**AIM OF THE TASK**
Somewhere below are a line with "white calculator [190,572,289,668]" and a later line with "pink cupcake [232,282,295,349]". Output exactly those lines and all lines between them.

(TASK DATA begins)

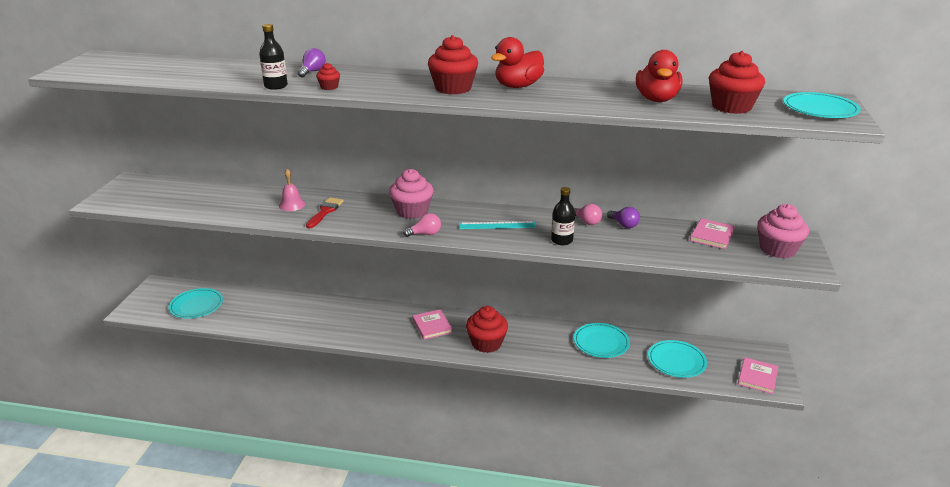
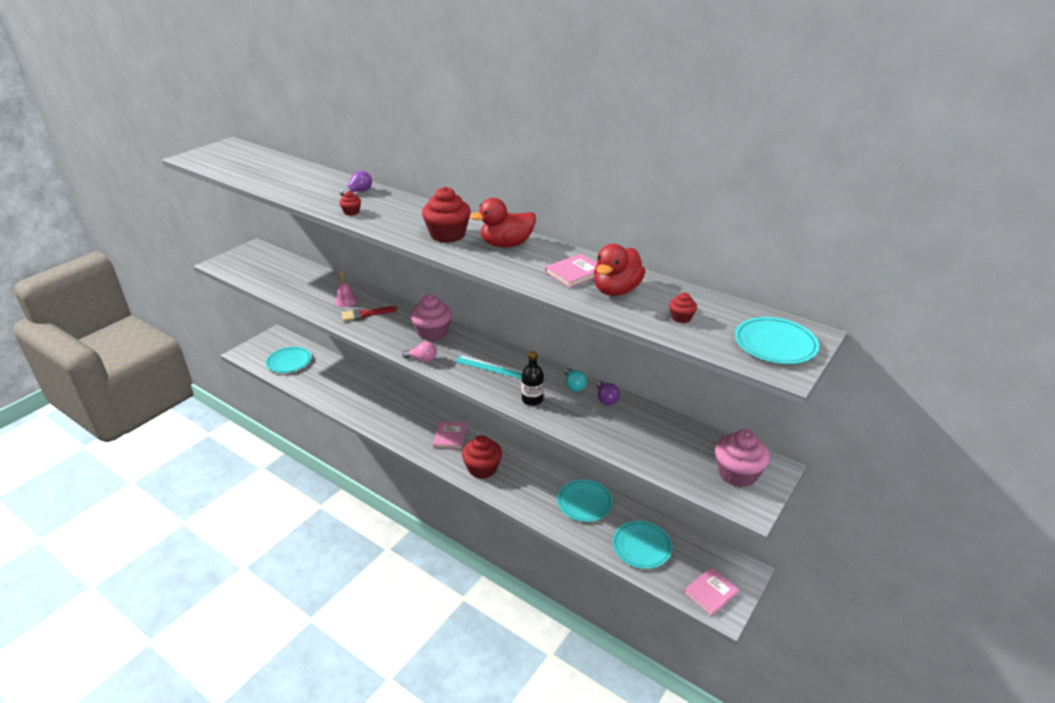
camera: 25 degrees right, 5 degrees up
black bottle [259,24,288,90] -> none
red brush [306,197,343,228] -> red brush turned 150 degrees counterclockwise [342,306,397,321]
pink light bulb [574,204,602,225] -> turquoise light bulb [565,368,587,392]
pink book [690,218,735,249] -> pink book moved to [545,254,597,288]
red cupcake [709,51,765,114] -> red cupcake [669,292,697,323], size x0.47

(TASK DATA ends)
(TASK DATA begins)

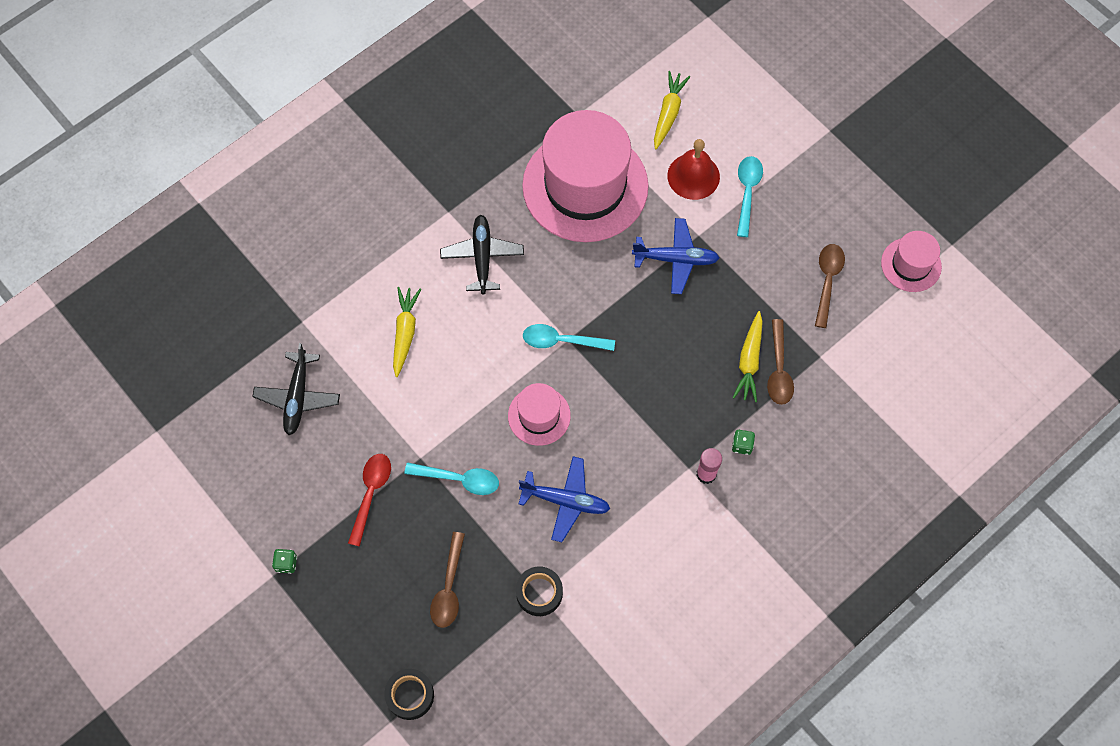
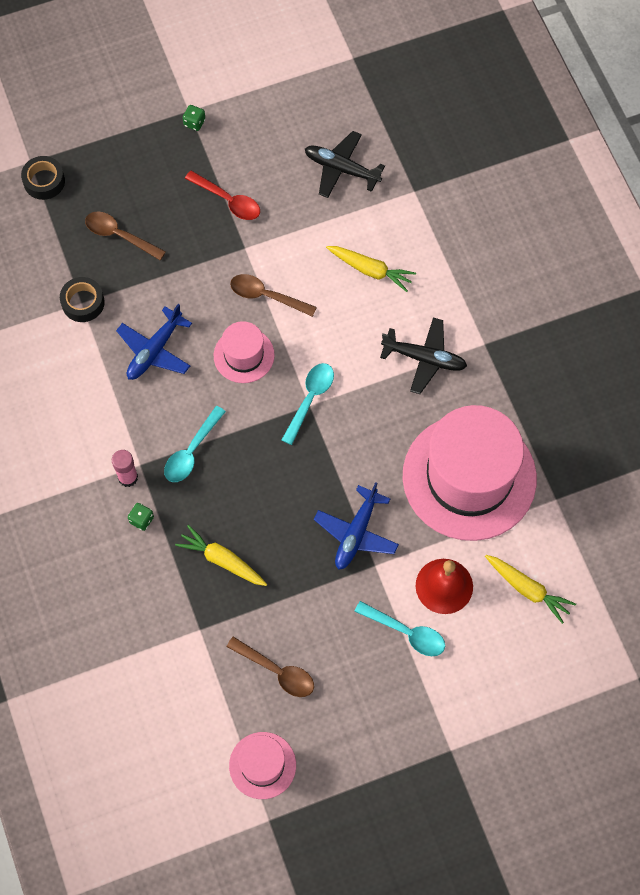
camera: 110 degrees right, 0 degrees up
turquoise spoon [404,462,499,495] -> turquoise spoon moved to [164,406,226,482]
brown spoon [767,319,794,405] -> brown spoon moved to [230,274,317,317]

(TASK DATA ends)
(TASK DATA begins)

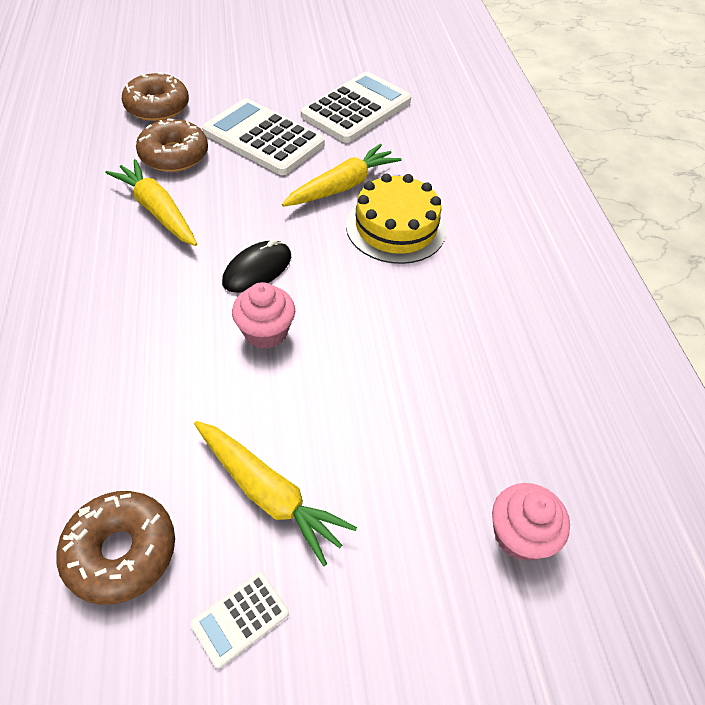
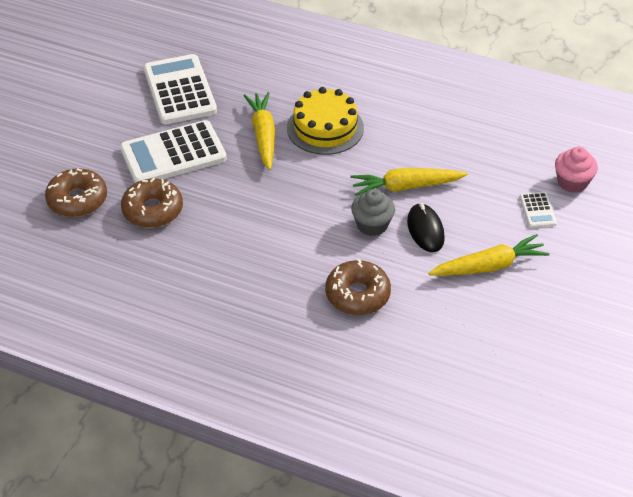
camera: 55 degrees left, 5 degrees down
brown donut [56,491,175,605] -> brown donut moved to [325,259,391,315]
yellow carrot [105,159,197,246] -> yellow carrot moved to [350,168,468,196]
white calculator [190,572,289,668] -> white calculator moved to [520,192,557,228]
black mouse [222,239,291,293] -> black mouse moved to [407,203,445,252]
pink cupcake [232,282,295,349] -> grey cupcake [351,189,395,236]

(TASK DATA ends)

**RESPONSE FOR THIS EXERCISE**
white calculator [190,572,289,668] -> white calculator moved to [520,192,557,228]
black mouse [222,239,291,293] -> black mouse moved to [407,203,445,252]
pink cupcake [232,282,295,349] -> grey cupcake [351,189,395,236]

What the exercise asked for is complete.